## Material shown

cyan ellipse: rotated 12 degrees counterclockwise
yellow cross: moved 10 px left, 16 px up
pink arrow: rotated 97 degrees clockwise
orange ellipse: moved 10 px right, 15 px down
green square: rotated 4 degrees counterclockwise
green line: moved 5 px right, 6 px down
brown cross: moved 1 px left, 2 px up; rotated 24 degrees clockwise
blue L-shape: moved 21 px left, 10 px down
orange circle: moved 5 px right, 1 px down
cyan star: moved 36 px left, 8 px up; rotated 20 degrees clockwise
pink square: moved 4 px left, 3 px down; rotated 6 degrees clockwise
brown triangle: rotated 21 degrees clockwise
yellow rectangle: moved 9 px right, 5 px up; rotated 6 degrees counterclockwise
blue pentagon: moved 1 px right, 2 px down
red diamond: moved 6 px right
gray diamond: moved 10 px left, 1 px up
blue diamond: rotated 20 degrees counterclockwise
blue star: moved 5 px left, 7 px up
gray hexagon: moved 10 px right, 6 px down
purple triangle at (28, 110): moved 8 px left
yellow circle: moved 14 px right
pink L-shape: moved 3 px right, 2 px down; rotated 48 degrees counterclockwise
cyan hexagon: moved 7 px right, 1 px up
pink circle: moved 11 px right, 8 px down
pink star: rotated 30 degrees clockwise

## Description of the task
Can you return all of the lines above unchanged, in their original order?

## Response to the task
cyan ellipse: rotated 12 degrees counterclockwise
yellow cross: moved 10 px left, 16 px up
pink arrow: rotated 97 degrees clockwise
orange ellipse: moved 10 px right, 15 px down
green square: rotated 4 degrees counterclockwise
green line: moved 5 px right, 6 px down
brown cross: moved 1 px left, 2 px up; rotated 24 degrees clockwise
blue L-shape: moved 21 px left, 10 px down
orange circle: moved 5 px right, 1 px down
cyan star: moved 36 px left, 8 px up; rotated 20 degrees clockwise
pink square: moved 4 px left, 3 px down; rotated 6 degrees clockwise
brown triangle: rotated 21 degrees clockwise
yellow rectangle: moved 9 px right, 5 px up; rotated 6 degrees counterclockwise
blue pentagon: moved 1 px right, 2 px down
red diamond: moved 6 px right
gray diamond: moved 10 px left, 1 px up
blue diamond: rotated 20 degrees counterclockwise
blue star: moved 5 px left, 7 px up
gray hexagon: moved 10 px right, 6 px down
purple triangle at (28, 110): moved 8 px left
yellow circle: moved 14 px right
pink L-shape: moved 3 px right, 2 px down; rotated 48 degrees counterclockwise
cyan hexagon: moved 7 px right, 1 px up
pink circle: moved 11 px right, 8 px down
pink star: rotated 30 degrees clockwise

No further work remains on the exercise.